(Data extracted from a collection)
/---

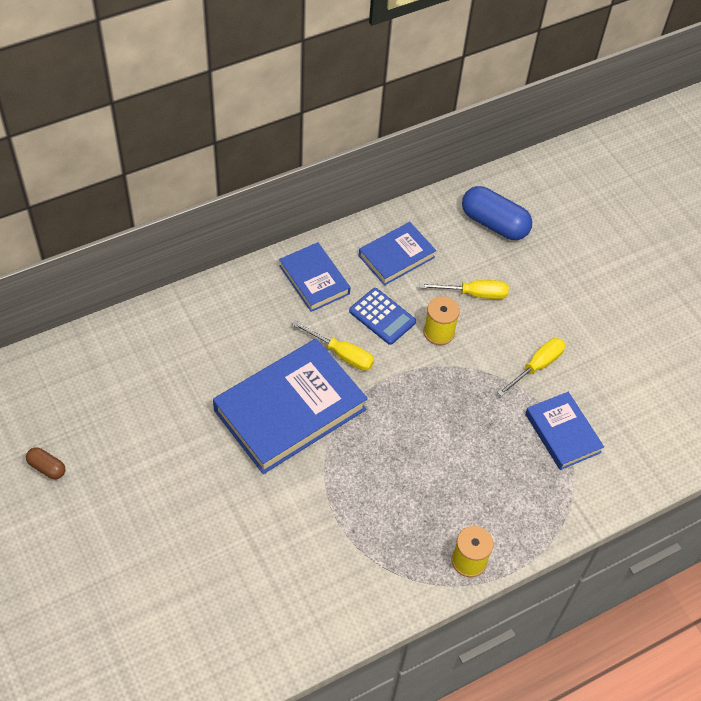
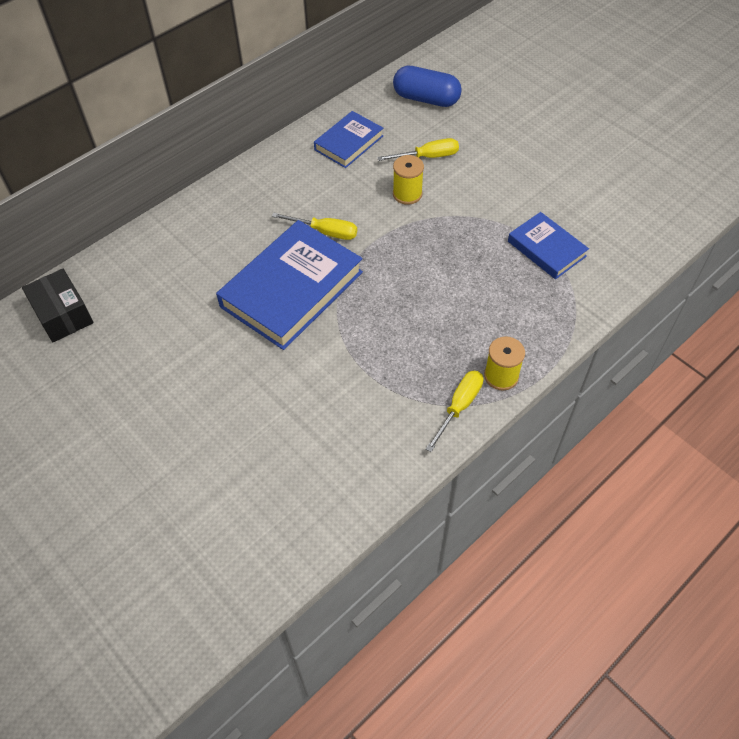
camera: 10 degrees left, 0 degrees up
(47, 467) = (69, 397): brown capsule -> none
(61, 378) = (63, 315): none -> black box
(314, 280) = (280, 178): blue book -> none
(382, 316) = (352, 193): blue calculator -> none
(537, 366) = (504, 201): yellow screwdriver -> yellow screwdriver (459, 407)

\---

**What is being asked:** Reproduce exactly the line containing "(314, 280) = (280, 178): blue book -> none" and every line after it through the end of the records above, and nothing else.

**Output:**
(314, 280) = (280, 178): blue book -> none
(382, 316) = (352, 193): blue calculator -> none
(537, 366) = (504, 201): yellow screwdriver -> yellow screwdriver (459, 407)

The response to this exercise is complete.